Top of Available data

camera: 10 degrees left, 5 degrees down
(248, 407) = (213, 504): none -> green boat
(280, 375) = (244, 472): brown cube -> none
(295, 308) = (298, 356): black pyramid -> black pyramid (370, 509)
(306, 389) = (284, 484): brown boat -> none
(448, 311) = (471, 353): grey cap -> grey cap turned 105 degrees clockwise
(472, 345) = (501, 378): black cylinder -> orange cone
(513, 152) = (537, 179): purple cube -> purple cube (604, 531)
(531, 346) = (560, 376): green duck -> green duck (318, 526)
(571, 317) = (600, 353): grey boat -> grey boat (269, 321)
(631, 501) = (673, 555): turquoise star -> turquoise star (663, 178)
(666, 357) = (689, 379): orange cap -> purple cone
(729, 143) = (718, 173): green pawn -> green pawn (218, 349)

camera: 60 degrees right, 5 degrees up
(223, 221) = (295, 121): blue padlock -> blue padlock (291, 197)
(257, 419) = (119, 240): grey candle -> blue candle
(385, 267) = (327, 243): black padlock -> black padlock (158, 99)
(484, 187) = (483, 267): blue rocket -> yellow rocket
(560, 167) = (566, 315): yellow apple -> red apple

Bottom of Available data
Top of Available data

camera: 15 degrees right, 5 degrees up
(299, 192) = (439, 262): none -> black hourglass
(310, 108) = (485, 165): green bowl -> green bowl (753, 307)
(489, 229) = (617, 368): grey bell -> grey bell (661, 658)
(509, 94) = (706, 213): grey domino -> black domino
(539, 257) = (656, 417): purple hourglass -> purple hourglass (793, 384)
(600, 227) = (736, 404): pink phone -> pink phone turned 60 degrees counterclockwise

Bottom of Available data

▶ Task details: Give back, exactly as written, the stretch from the line with "(513, 152) = (537, 179): purple" through the line with "(560, 167) = (566, 315): yellow", and no other lines from the records above.

▶ Written solution:
(513, 152) = (537, 179): purple cube -> purple cube (604, 531)
(531, 346) = (560, 376): green duck -> green duck (318, 526)
(571, 317) = (600, 353): grey boat -> grey boat (269, 321)
(631, 501) = (673, 555): turquoise star -> turquoise star (663, 178)
(666, 357) = (689, 379): orange cap -> purple cone
(729, 143) = (718, 173): green pawn -> green pawn (218, 349)

camera: 60 degrees right, 5 degrees up
(223, 221) = (295, 121): blue padlock -> blue padlock (291, 197)
(257, 419) = (119, 240): grey candle -> blue candle
(385, 267) = (327, 243): black padlock -> black padlock (158, 99)
(484, 187) = (483, 267): blue rocket -> yellow rocket
(560, 167) = (566, 315): yellow apple -> red apple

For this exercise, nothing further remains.